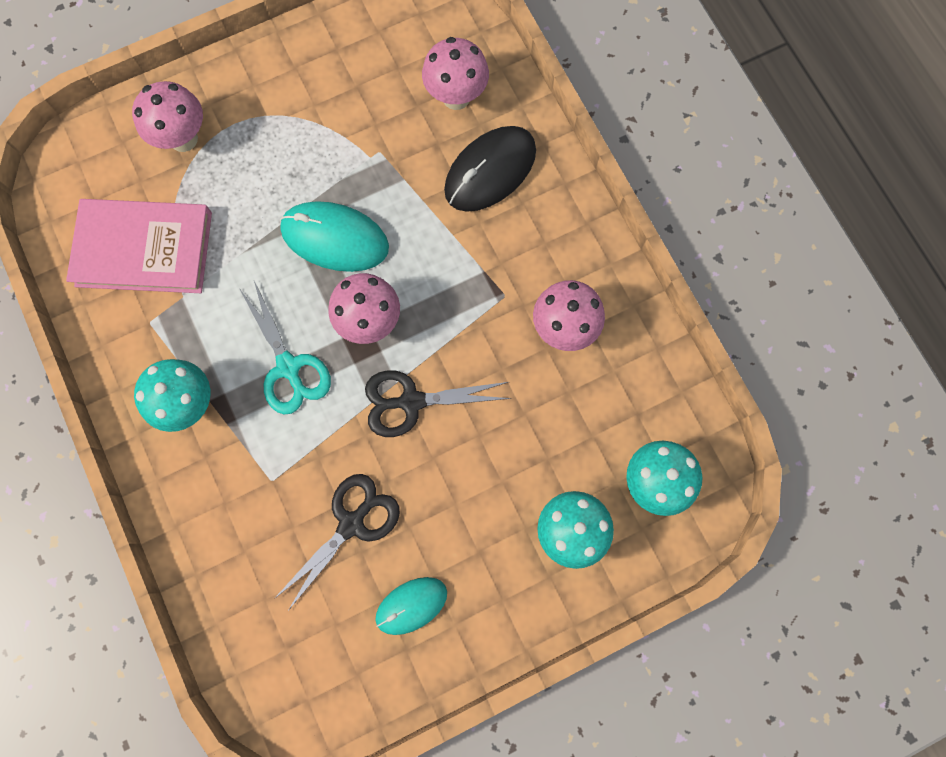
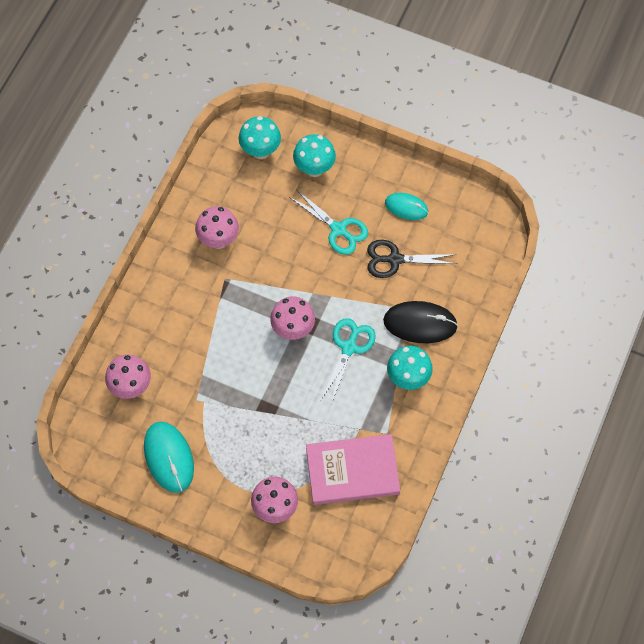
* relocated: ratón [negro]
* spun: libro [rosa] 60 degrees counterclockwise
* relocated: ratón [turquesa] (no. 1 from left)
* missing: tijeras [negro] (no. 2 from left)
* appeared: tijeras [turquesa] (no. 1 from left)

### What the task asks
Retype the records above exactly, pictures omitted.

### Response area
* relocated: ratón [negro]
* spun: libro [rosa] 60 degrees counterclockwise
* relocated: ratón [turquesa] (no. 1 from left)
* missing: tijeras [negro] (no. 2 from left)
* appeared: tijeras [turquesa] (no. 1 from left)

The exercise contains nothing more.